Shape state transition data
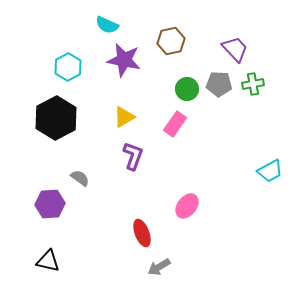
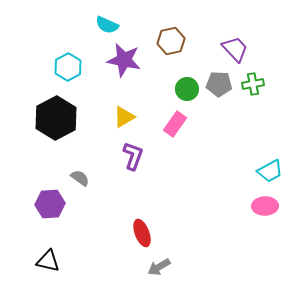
pink ellipse: moved 78 px right; rotated 50 degrees clockwise
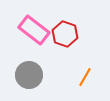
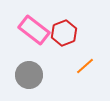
red hexagon: moved 1 px left, 1 px up; rotated 20 degrees clockwise
orange line: moved 11 px up; rotated 18 degrees clockwise
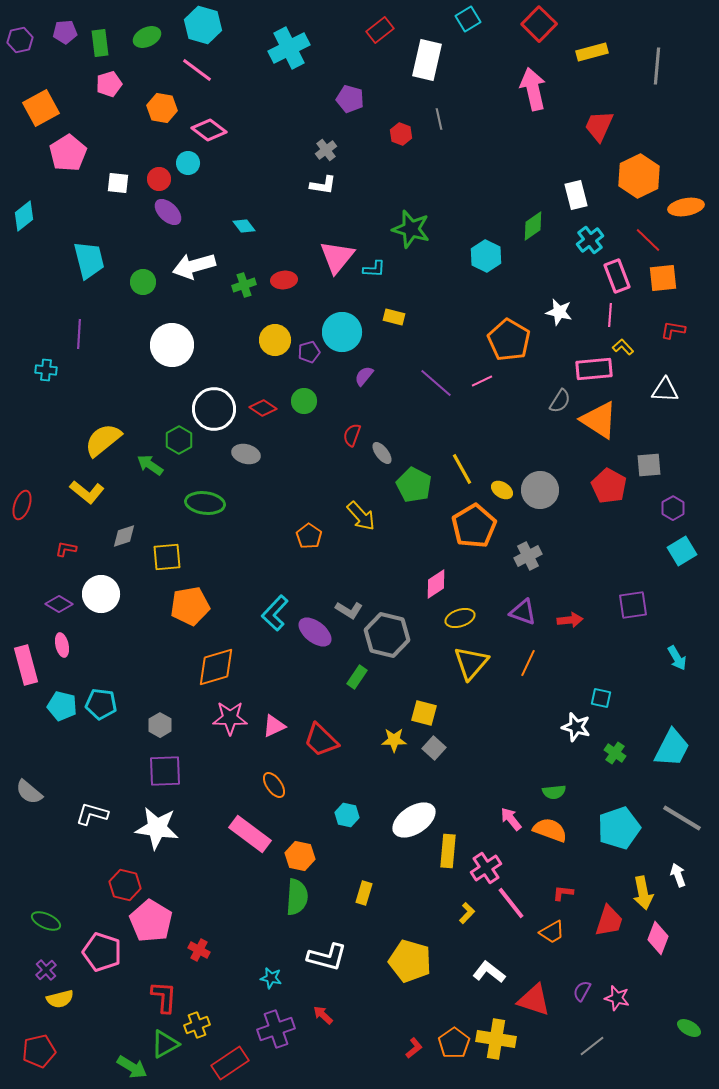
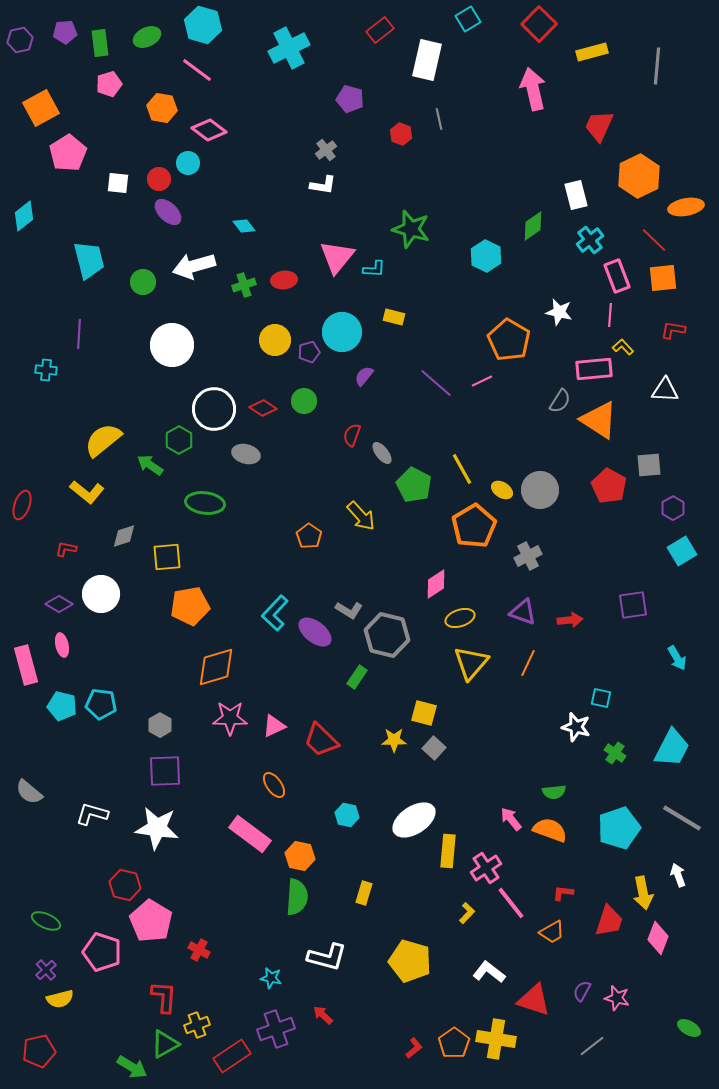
red line at (648, 240): moved 6 px right
red rectangle at (230, 1063): moved 2 px right, 7 px up
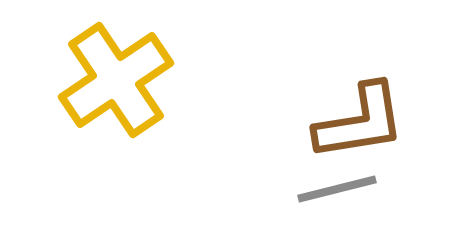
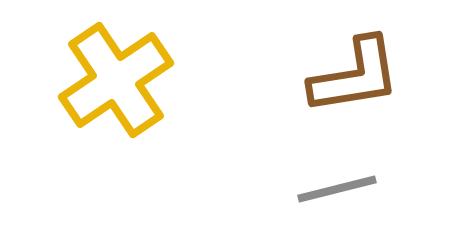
brown L-shape: moved 5 px left, 46 px up
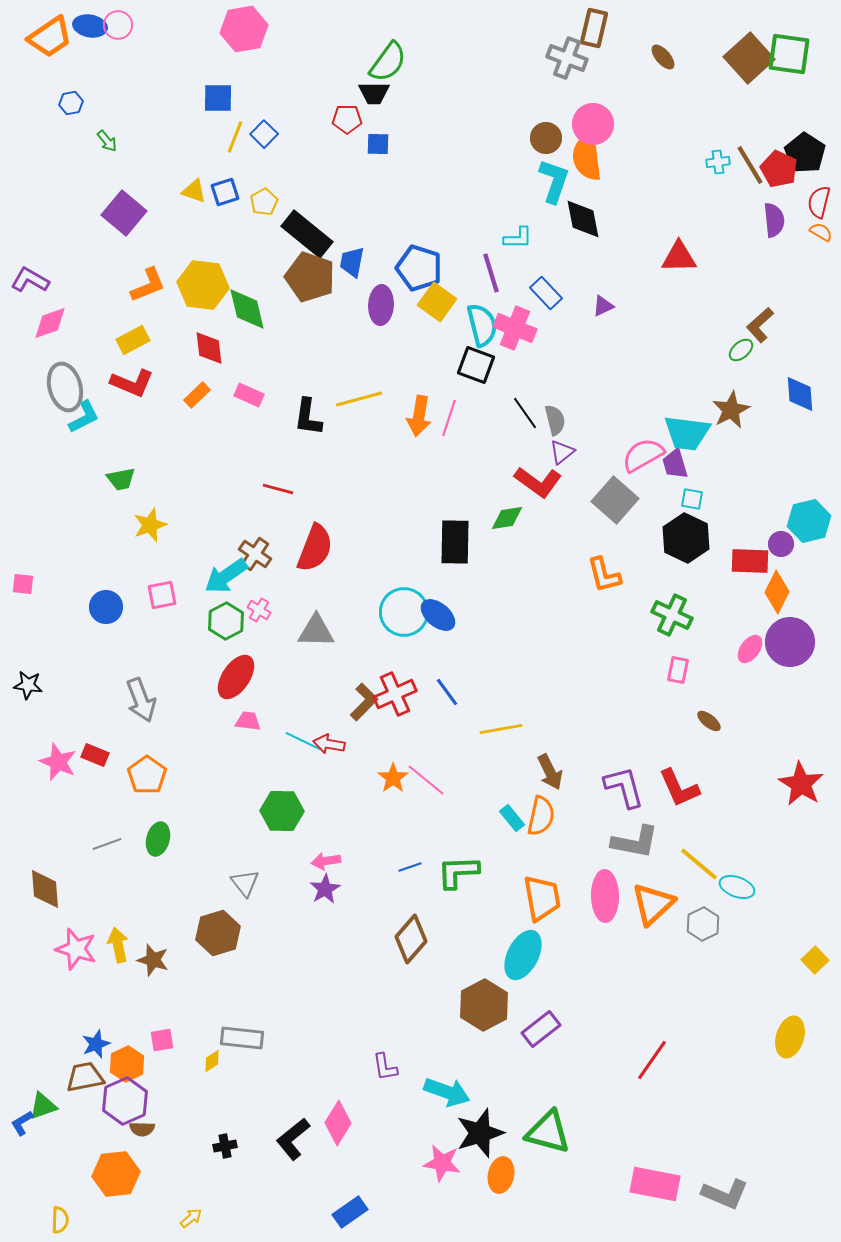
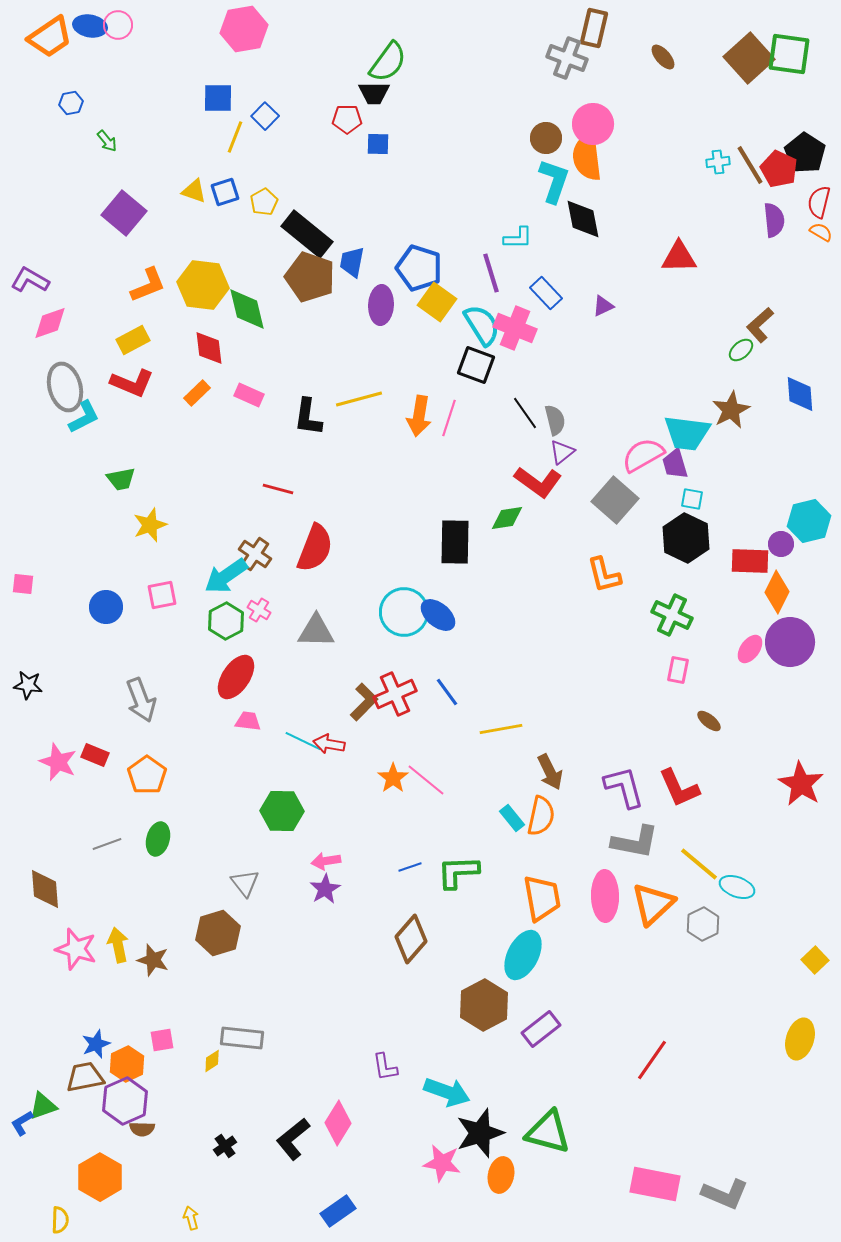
blue square at (264, 134): moved 1 px right, 18 px up
cyan semicircle at (482, 325): rotated 18 degrees counterclockwise
orange rectangle at (197, 395): moved 2 px up
yellow ellipse at (790, 1037): moved 10 px right, 2 px down
black cross at (225, 1146): rotated 25 degrees counterclockwise
orange hexagon at (116, 1174): moved 16 px left, 3 px down; rotated 24 degrees counterclockwise
blue rectangle at (350, 1212): moved 12 px left, 1 px up
yellow arrow at (191, 1218): rotated 65 degrees counterclockwise
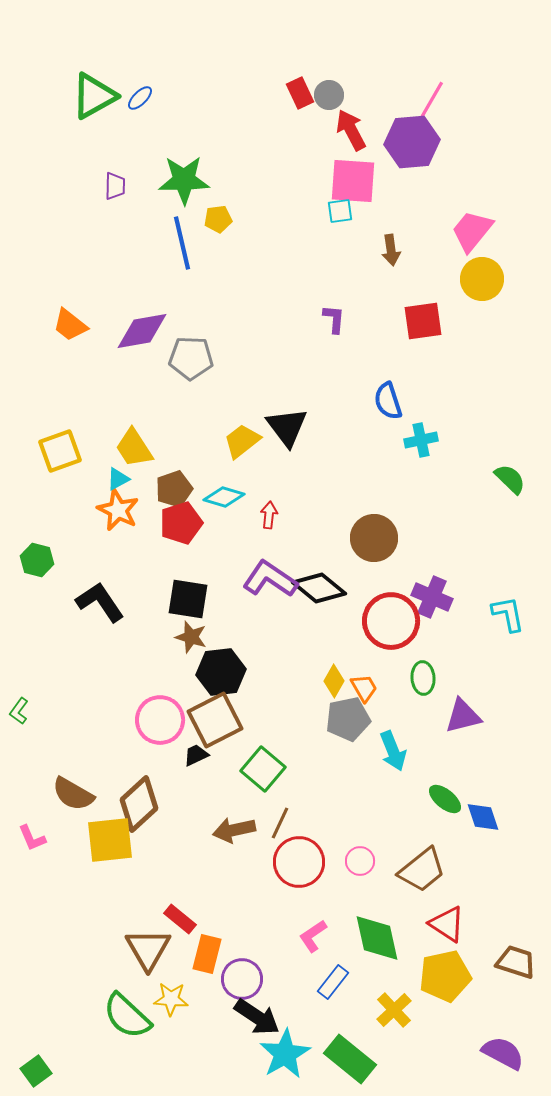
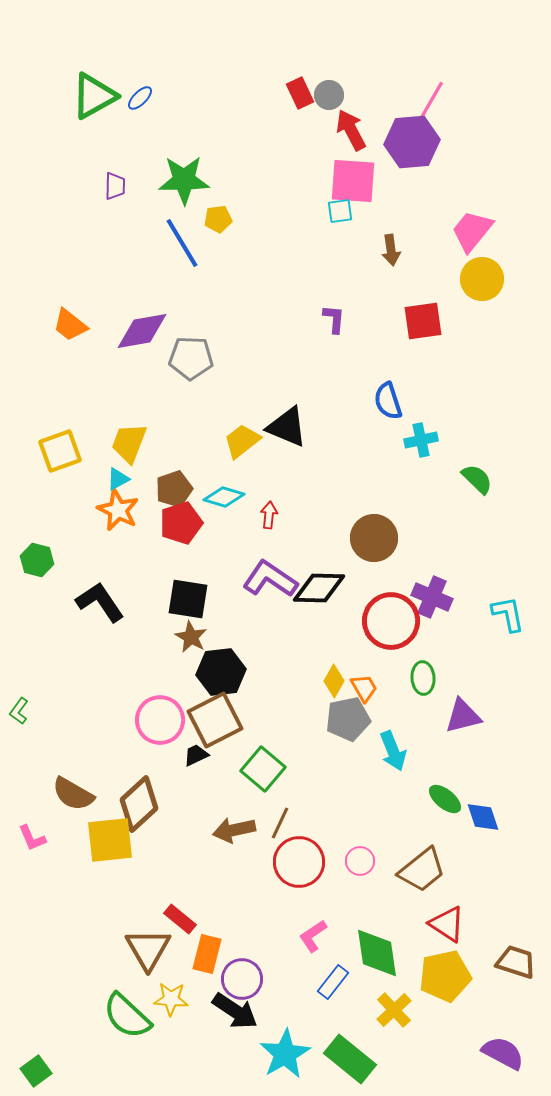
blue line at (182, 243): rotated 18 degrees counterclockwise
black triangle at (287, 427): rotated 30 degrees counterclockwise
yellow trapezoid at (134, 448): moved 5 px left, 5 px up; rotated 54 degrees clockwise
green semicircle at (510, 479): moved 33 px left
black diamond at (319, 588): rotated 38 degrees counterclockwise
brown star at (191, 637): rotated 12 degrees clockwise
green diamond at (377, 938): moved 15 px down; rotated 4 degrees clockwise
black arrow at (257, 1017): moved 22 px left, 6 px up
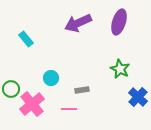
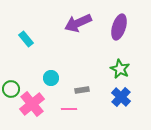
purple ellipse: moved 5 px down
blue cross: moved 17 px left
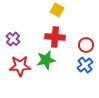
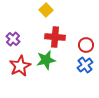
yellow square: moved 11 px left; rotated 16 degrees clockwise
red star: rotated 25 degrees counterclockwise
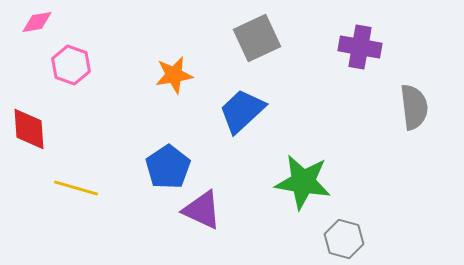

What is expected:
Output the data exactly as it is, with the pictures dropped.

Answer section:
pink ellipse: moved 78 px right; rotated 50 degrees clockwise
red hexagon: moved 1 px left, 1 px up; rotated 20 degrees clockwise
orange line: moved 11 px up; rotated 18 degrees clockwise
red line at (648, 240): moved 6 px right
red rectangle at (230, 1063): moved 2 px right, 7 px up
brown L-shape: moved 5 px left, 46 px up
blue square at (264, 134): moved 1 px right, 18 px up
cyan semicircle at (482, 325): rotated 18 degrees counterclockwise
orange rectangle at (197, 395): moved 2 px up
yellow ellipse at (790, 1037): moved 10 px right, 2 px down
black cross at (225, 1146): rotated 25 degrees counterclockwise
orange hexagon at (116, 1174): moved 16 px left, 3 px down; rotated 24 degrees counterclockwise
blue rectangle at (350, 1212): moved 12 px left, 1 px up
yellow arrow at (191, 1218): rotated 65 degrees counterclockwise
blue line at (182, 243): rotated 18 degrees counterclockwise
black triangle at (287, 427): rotated 30 degrees counterclockwise
yellow trapezoid at (134, 448): moved 5 px left, 5 px up; rotated 54 degrees clockwise
green semicircle at (510, 479): moved 33 px left
black diamond at (319, 588): rotated 38 degrees counterclockwise
brown star at (191, 637): rotated 12 degrees clockwise
green diamond at (377, 938): moved 15 px down; rotated 4 degrees clockwise
black arrow at (257, 1017): moved 22 px left, 6 px up
purple ellipse: moved 5 px down
blue cross: moved 17 px left
yellow square: moved 11 px left; rotated 16 degrees clockwise
red star: rotated 25 degrees counterclockwise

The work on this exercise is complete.